▶ _Provided data_:
:::

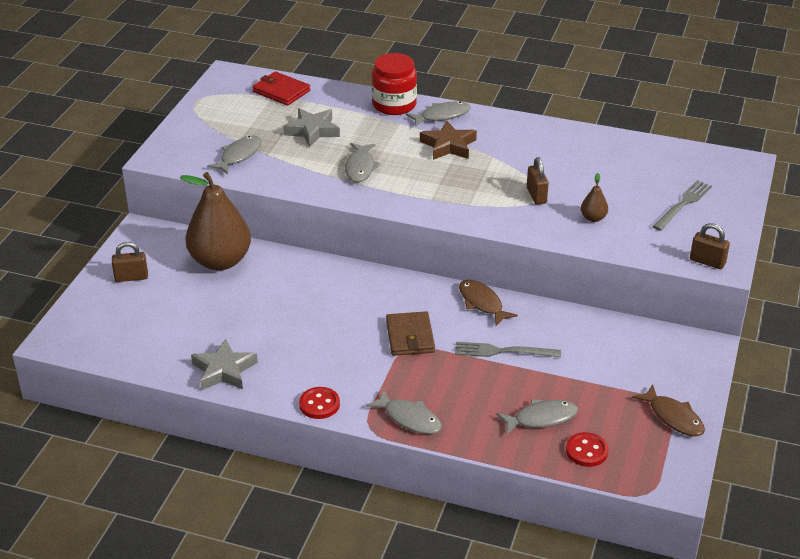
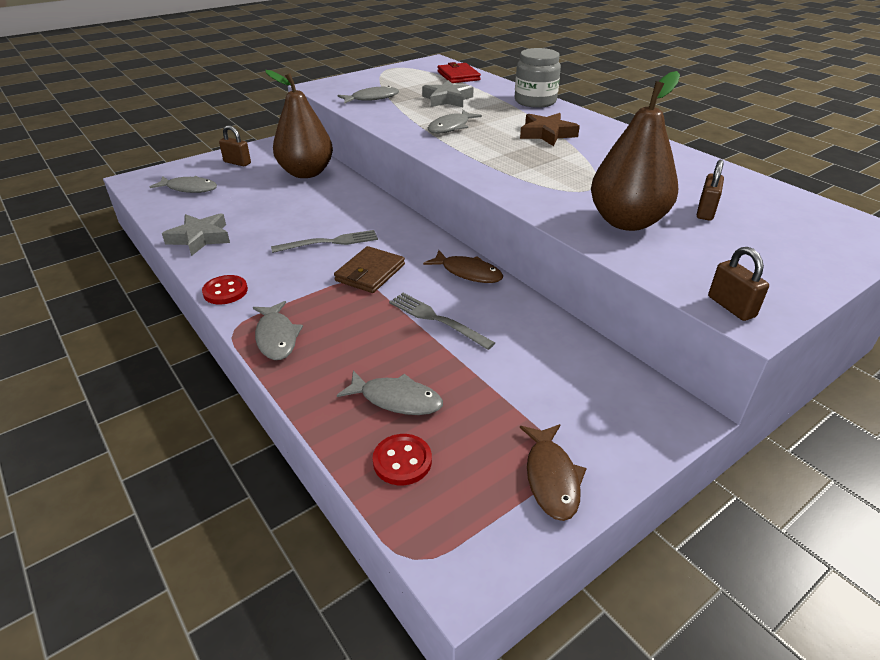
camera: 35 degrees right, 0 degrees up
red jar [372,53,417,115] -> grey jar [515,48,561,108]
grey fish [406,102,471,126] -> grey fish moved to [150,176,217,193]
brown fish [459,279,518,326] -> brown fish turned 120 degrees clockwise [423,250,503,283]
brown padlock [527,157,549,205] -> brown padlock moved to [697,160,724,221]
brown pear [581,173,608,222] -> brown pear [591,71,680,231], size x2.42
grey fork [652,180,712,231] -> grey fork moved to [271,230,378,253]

:::

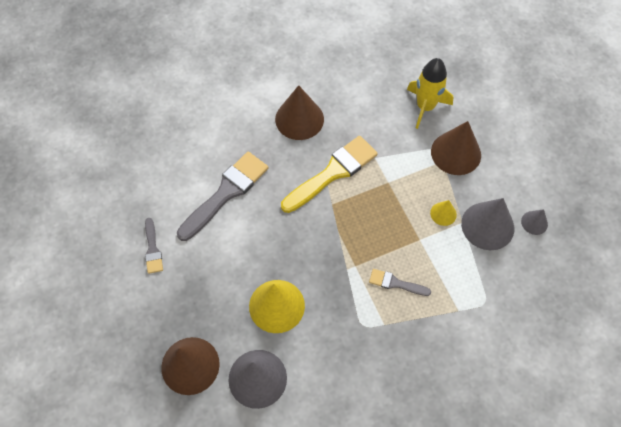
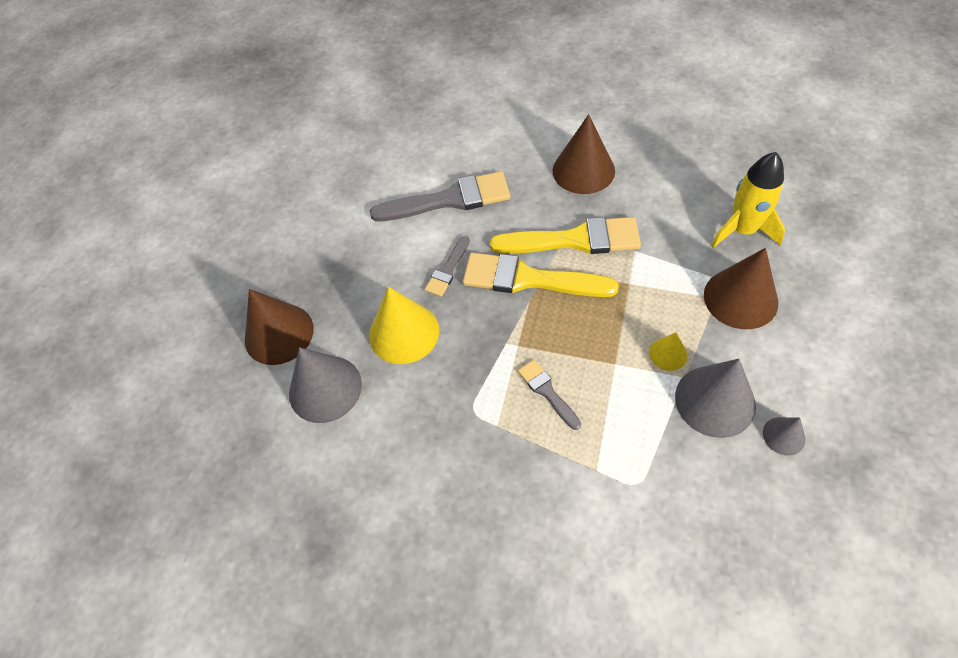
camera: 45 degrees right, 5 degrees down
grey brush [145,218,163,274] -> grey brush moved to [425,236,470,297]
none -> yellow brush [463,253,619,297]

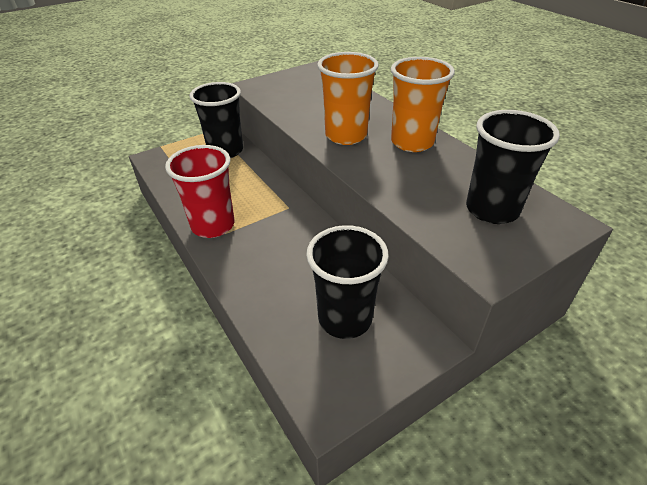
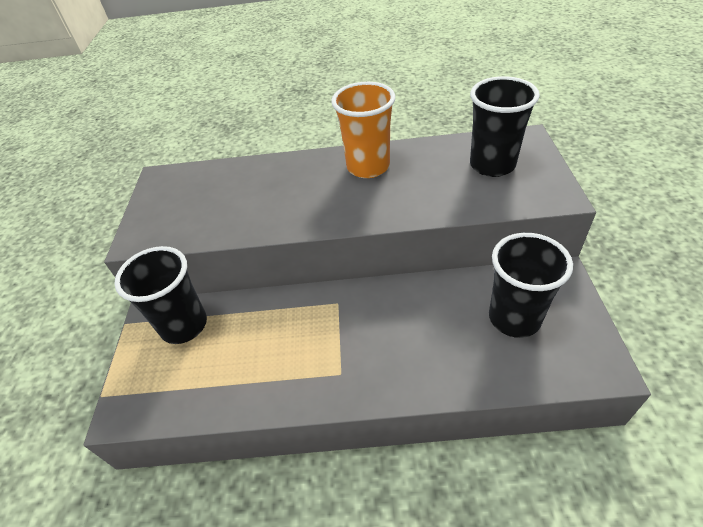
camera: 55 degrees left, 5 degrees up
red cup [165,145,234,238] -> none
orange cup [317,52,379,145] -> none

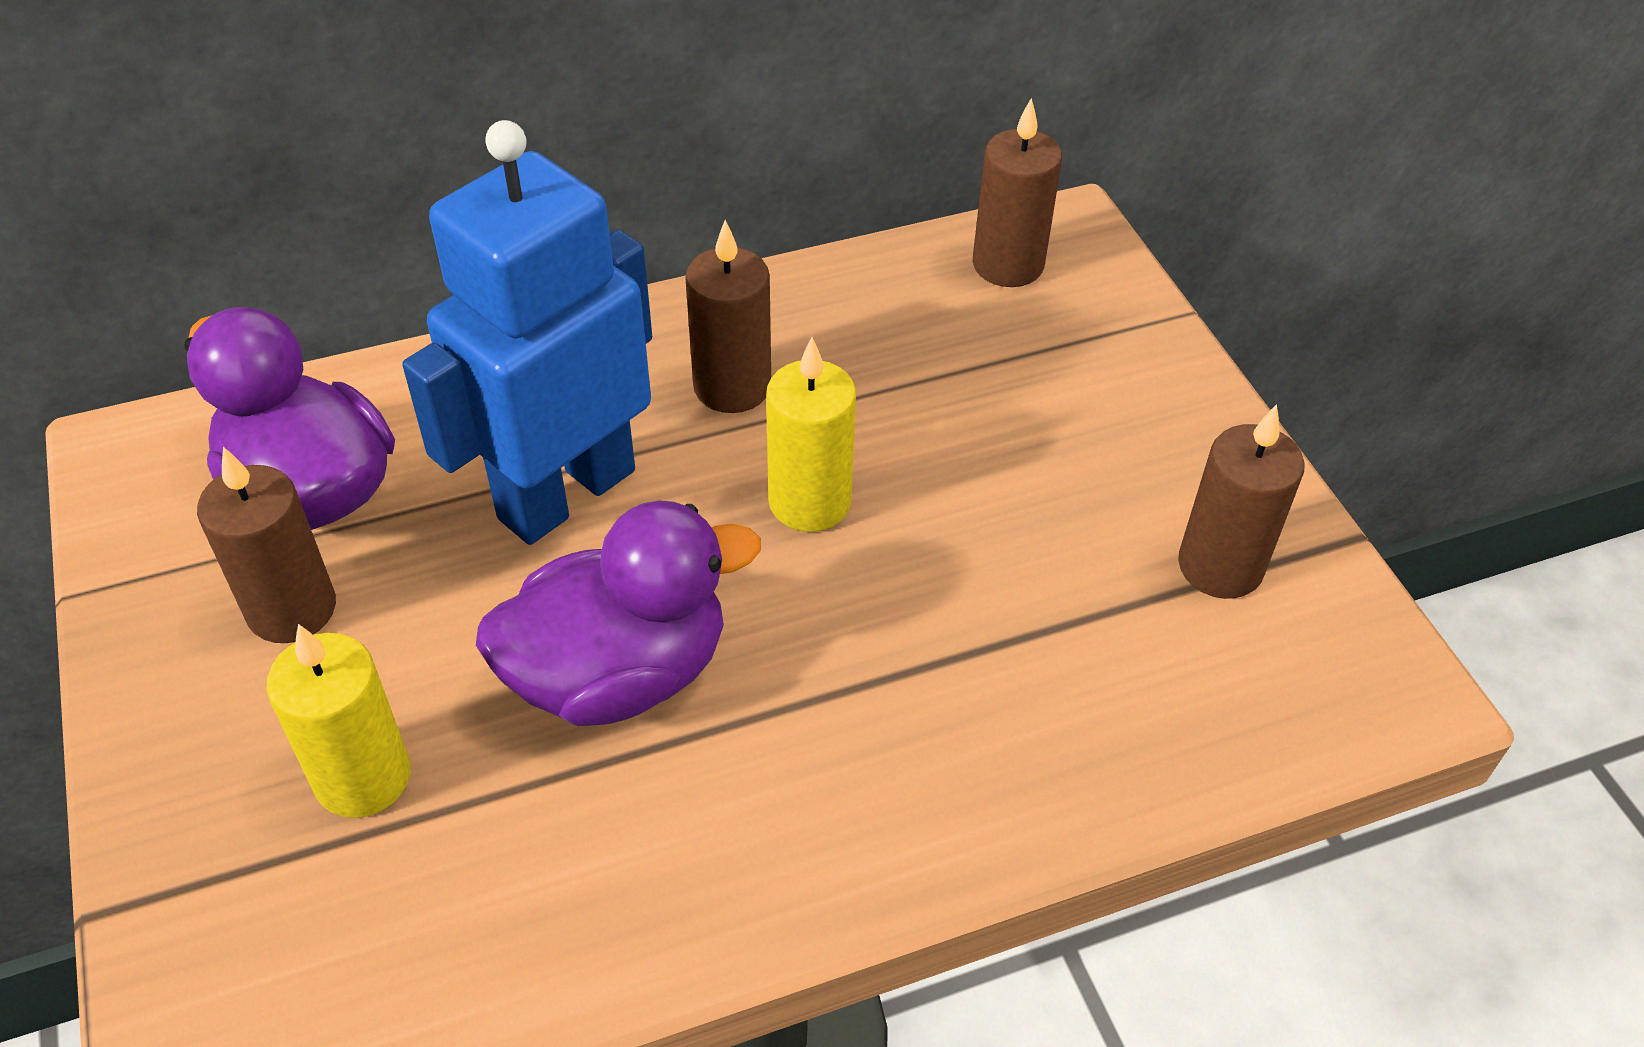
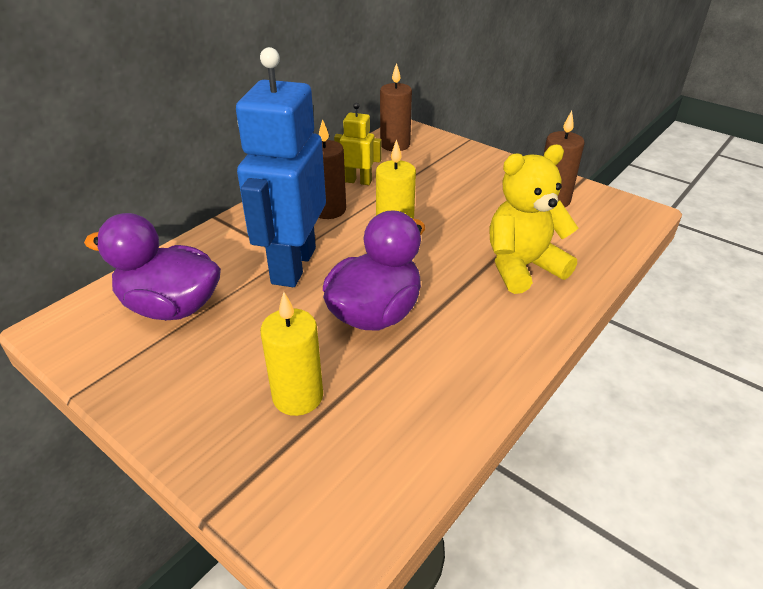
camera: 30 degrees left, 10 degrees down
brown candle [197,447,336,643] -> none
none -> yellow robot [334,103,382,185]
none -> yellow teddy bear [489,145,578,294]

:::

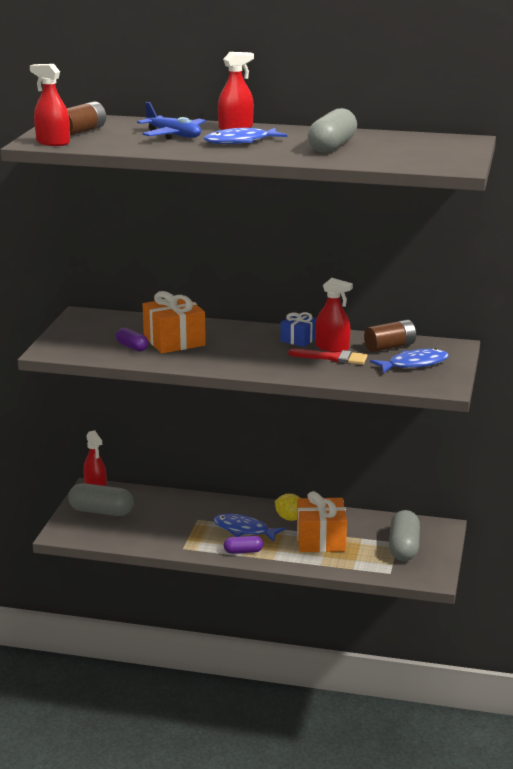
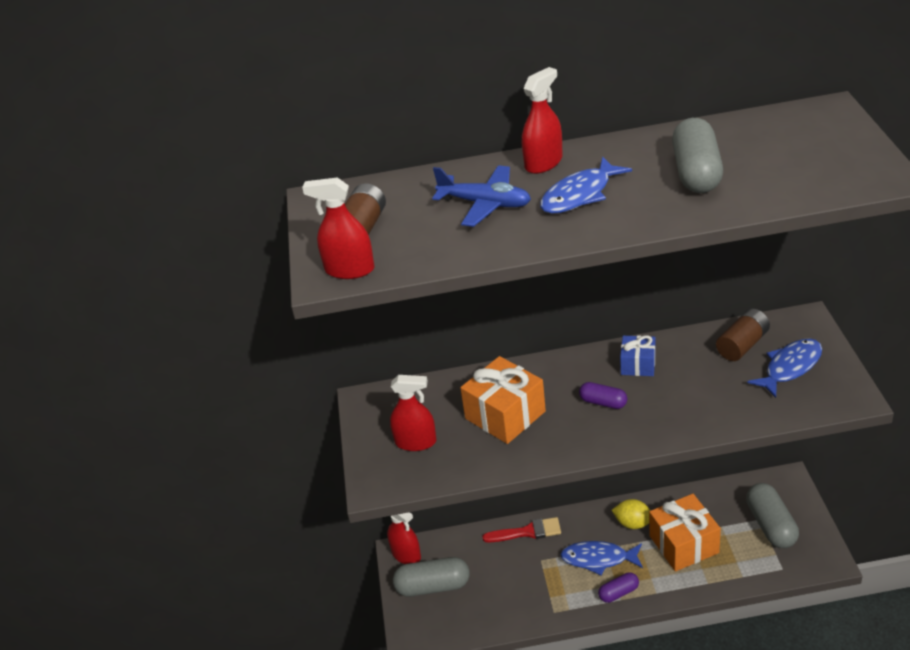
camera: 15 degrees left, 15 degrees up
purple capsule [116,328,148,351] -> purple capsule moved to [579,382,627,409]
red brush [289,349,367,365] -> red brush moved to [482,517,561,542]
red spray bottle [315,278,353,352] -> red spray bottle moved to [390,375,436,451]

:::

▶ _Aim of the exercise_: Exactly one number is the answer: how many lines in the data include the word "down".

▶ _Written answer_: 2